Task directions => The material beneath this line should be printed exactly, with its pictures omitted.

Input data =>
* * * * * * * * *

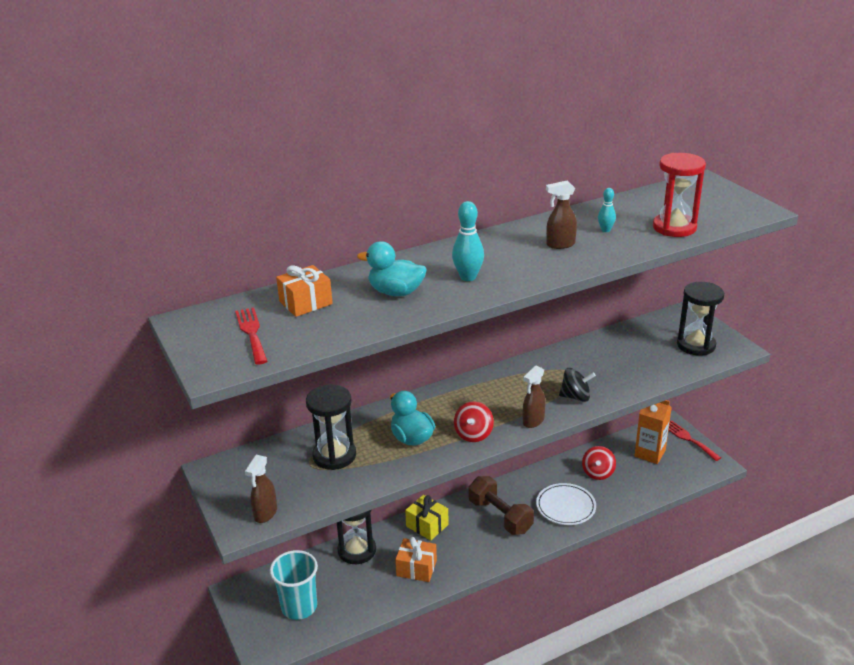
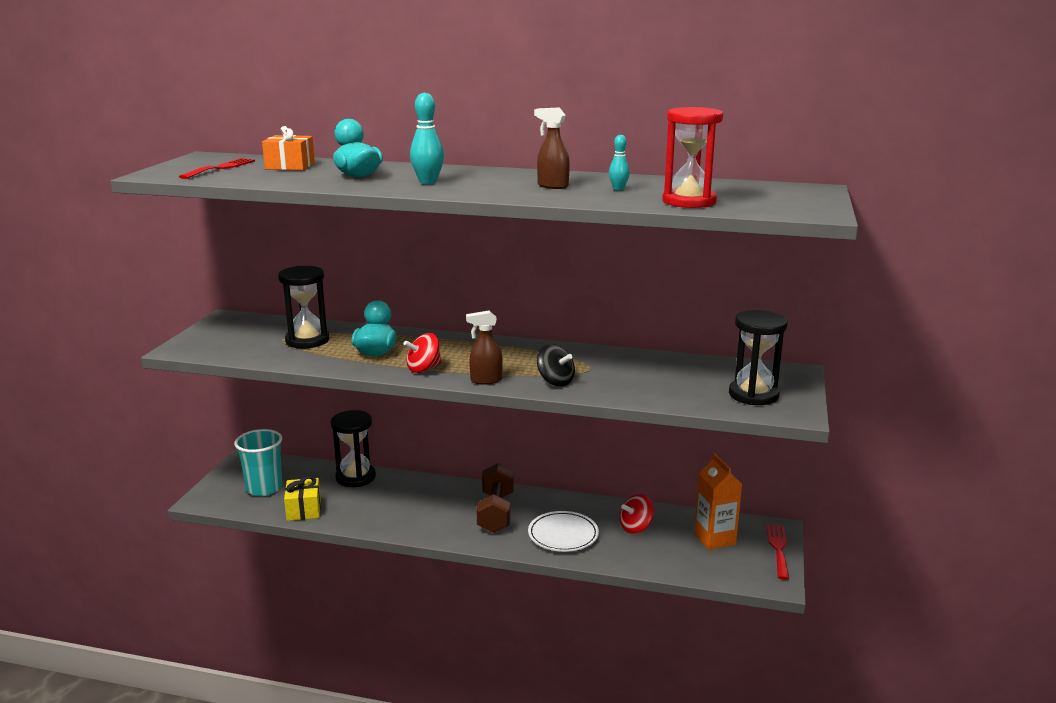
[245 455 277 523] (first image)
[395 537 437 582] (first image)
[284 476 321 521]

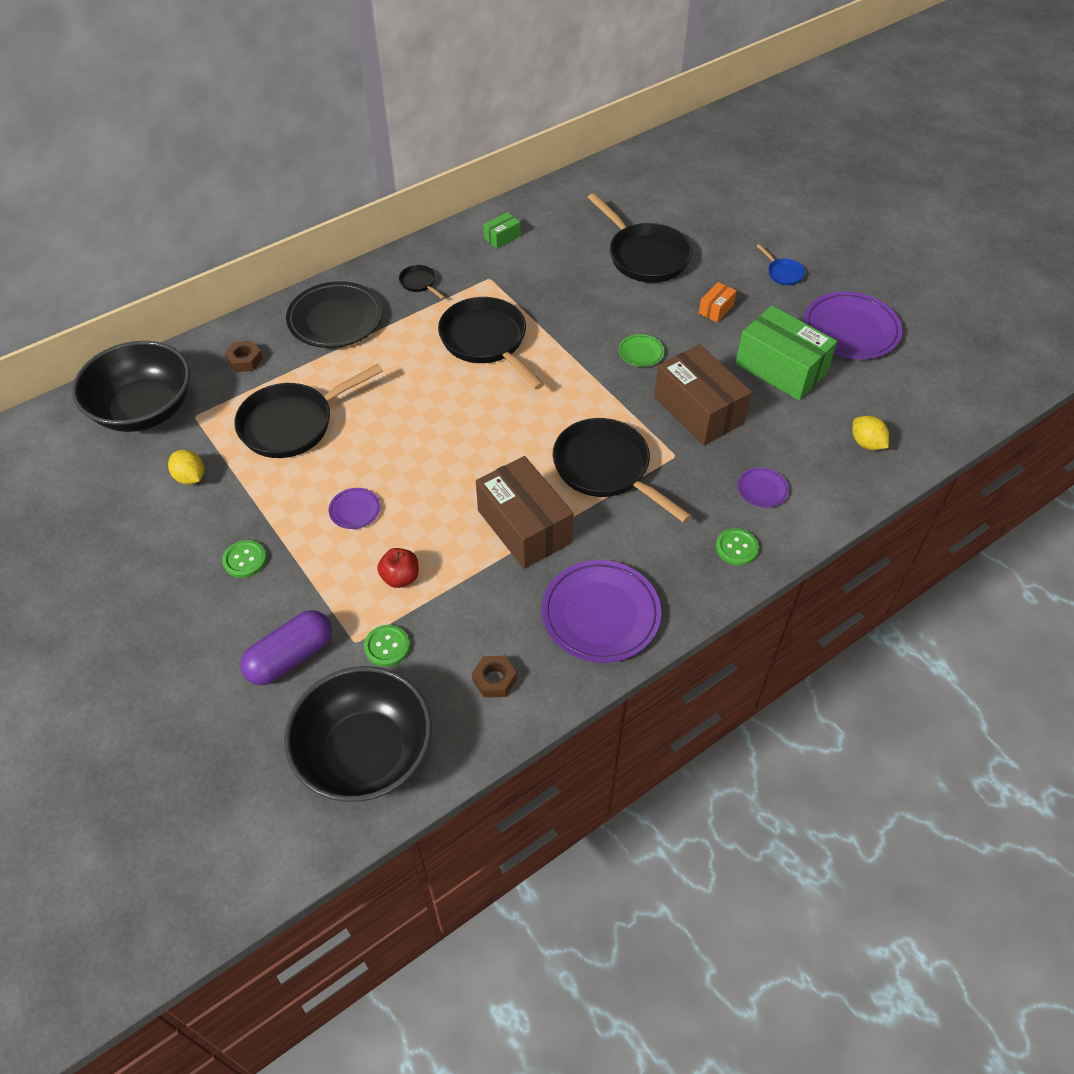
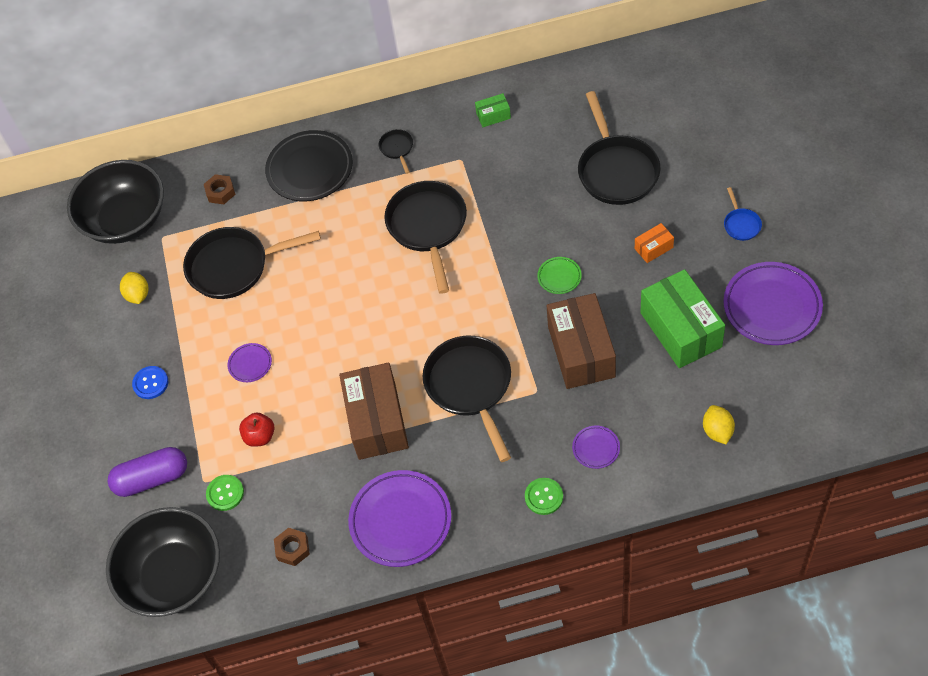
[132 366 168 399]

* * * * * * * * *

Task response =>
[245 455 277 523] (first image)
[395 537 437 582] (first image)
[284 476 321 521]

[132 366 168 399]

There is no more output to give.